TASK DIRECTIONS:
Swap each "dial" in the data below for "face" and leave everything else unchanged.

Extracted records:

★ ★ ★ ★ ★ ★ ★

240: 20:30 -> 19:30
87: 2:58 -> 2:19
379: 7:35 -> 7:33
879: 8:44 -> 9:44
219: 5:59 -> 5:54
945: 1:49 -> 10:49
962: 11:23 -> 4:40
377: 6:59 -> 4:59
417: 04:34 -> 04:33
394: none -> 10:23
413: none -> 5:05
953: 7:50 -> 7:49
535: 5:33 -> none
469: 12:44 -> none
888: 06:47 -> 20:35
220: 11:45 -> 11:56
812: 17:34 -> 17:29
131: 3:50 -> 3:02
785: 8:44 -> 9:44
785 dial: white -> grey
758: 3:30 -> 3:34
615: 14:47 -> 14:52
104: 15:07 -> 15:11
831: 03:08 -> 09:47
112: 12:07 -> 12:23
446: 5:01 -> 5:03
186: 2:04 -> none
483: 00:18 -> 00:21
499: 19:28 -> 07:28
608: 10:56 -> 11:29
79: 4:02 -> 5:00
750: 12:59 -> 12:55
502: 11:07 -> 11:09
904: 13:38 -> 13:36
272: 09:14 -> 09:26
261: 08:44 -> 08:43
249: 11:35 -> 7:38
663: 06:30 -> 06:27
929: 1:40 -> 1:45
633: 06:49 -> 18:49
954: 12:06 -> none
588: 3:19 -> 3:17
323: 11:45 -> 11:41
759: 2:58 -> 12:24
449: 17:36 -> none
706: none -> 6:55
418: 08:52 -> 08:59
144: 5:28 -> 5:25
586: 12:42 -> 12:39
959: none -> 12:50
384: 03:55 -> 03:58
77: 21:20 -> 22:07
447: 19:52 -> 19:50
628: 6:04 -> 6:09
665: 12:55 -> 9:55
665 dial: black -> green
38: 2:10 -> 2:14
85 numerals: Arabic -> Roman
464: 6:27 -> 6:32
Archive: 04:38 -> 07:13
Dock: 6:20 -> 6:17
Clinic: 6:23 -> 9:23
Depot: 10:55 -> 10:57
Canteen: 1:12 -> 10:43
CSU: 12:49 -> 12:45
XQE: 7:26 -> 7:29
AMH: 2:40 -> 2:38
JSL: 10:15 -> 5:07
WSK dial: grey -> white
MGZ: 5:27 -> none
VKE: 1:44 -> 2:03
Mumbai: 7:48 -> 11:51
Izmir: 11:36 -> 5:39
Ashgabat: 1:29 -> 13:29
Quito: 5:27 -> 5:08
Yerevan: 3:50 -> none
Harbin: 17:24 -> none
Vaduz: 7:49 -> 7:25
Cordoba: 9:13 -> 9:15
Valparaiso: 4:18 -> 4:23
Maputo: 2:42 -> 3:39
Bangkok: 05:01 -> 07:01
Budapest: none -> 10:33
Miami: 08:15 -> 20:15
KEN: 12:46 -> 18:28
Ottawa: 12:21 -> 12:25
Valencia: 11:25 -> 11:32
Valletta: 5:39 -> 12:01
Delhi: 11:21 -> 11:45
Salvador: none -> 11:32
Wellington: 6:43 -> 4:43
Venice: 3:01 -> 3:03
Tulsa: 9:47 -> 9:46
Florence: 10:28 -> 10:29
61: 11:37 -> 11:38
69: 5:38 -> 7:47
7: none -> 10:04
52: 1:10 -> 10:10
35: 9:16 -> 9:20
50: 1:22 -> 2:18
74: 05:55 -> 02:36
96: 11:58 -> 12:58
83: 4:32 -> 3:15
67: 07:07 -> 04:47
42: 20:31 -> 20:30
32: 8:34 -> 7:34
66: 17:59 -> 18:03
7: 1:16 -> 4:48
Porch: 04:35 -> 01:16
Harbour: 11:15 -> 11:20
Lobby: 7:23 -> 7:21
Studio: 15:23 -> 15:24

★ ★ ★ ★ ★ ★ ★

THE REPLY:
240: 20:30 -> 19:30
87: 2:58 -> 2:19
379: 7:35 -> 7:33
879: 8:44 -> 9:44
219: 5:59 -> 5:54
945: 1:49 -> 10:49
962: 11:23 -> 4:40
377: 6:59 -> 4:59
417: 04:34 -> 04:33
394: none -> 10:23
413: none -> 5:05
953: 7:50 -> 7:49
535: 5:33 -> none
469: 12:44 -> none
888: 06:47 -> 20:35
220: 11:45 -> 11:56
812: 17:34 -> 17:29
131: 3:50 -> 3:02
785: 8:44 -> 9:44
785 face: white -> grey
758: 3:30 -> 3:34
615: 14:47 -> 14:52
104: 15:07 -> 15:11
831: 03:08 -> 09:47
112: 12:07 -> 12:23
446: 5:01 -> 5:03
186: 2:04 -> none
483: 00:18 -> 00:21
499: 19:28 -> 07:28
608: 10:56 -> 11:29
79: 4:02 -> 5:00
750: 12:59 -> 12:55
502: 11:07 -> 11:09
904: 13:38 -> 13:36
272: 09:14 -> 09:26
261: 08:44 -> 08:43
249: 11:35 -> 7:38
663: 06:30 -> 06:27
929: 1:40 -> 1:45
633: 06:49 -> 18:49
954: 12:06 -> none
588: 3:19 -> 3:17
323: 11:45 -> 11:41
759: 2:58 -> 12:24
449: 17:36 -> none
706: none -> 6:55
418: 08:52 -> 08:59
144: 5:28 -> 5:25
586: 12:42 -> 12:39
959: none -> 12:50
384: 03:55 -> 03:58
77: 21:20 -> 22:07
447: 19:52 -> 19:50
628: 6:04 -> 6:09
665: 12:55 -> 9:55
665 face: black -> green
38: 2:10 -> 2:14
85 numerals: Arabic -> Roman
464: 6:27 -> 6:32
Archive: 04:38 -> 07:13
Dock: 6:20 -> 6:17
Clinic: 6:23 -> 9:23
Depot: 10:55 -> 10:57
Canteen: 1:12 -> 10:43
CSU: 12:49 -> 12:45
XQE: 7:26 -> 7:29
AMH: 2:40 -> 2:38
JSL: 10:15 -> 5:07
WSK face: grey -> white
MGZ: 5:27 -> none
VKE: 1:44 -> 2:03
Mumbai: 7:48 -> 11:51
Izmir: 11:36 -> 5:39
Ashgabat: 1:29 -> 13:29
Quito: 5:27 -> 5:08
Yerevan: 3:50 -> none
Harbin: 17:24 -> none
Vaduz: 7:49 -> 7:25
Cordoba: 9:13 -> 9:15
Valparaiso: 4:18 -> 4:23
Maputo: 2:42 -> 3:39
Bangkok: 05:01 -> 07:01
Budapest: none -> 10:33
Miami: 08:15 -> 20:15
KEN: 12:46 -> 18:28
Ottawa: 12:21 -> 12:25
Valencia: 11:25 -> 11:32
Valletta: 5:39 -> 12:01
Delhi: 11:21 -> 11:45
Salvador: none -> 11:32
Wellington: 6:43 -> 4:43
Venice: 3:01 -> 3:03
Tulsa: 9:47 -> 9:46
Florence: 10:28 -> 10:29
61: 11:37 -> 11:38
69: 5:38 -> 7:47
7: none -> 10:04
52: 1:10 -> 10:10
35: 9:16 -> 9:20
50: 1:22 -> 2:18
74: 05:55 -> 02:36
96: 11:58 -> 12:58
83: 4:32 -> 3:15
67: 07:07 -> 04:47
42: 20:31 -> 20:30
32: 8:34 -> 7:34
66: 17:59 -> 18:03
7: 1:16 -> 4:48
Porch: 04:35 -> 01:16
Harbour: 11:15 -> 11:20
Lobby: 7:23 -> 7:21
Studio: 15:23 -> 15:24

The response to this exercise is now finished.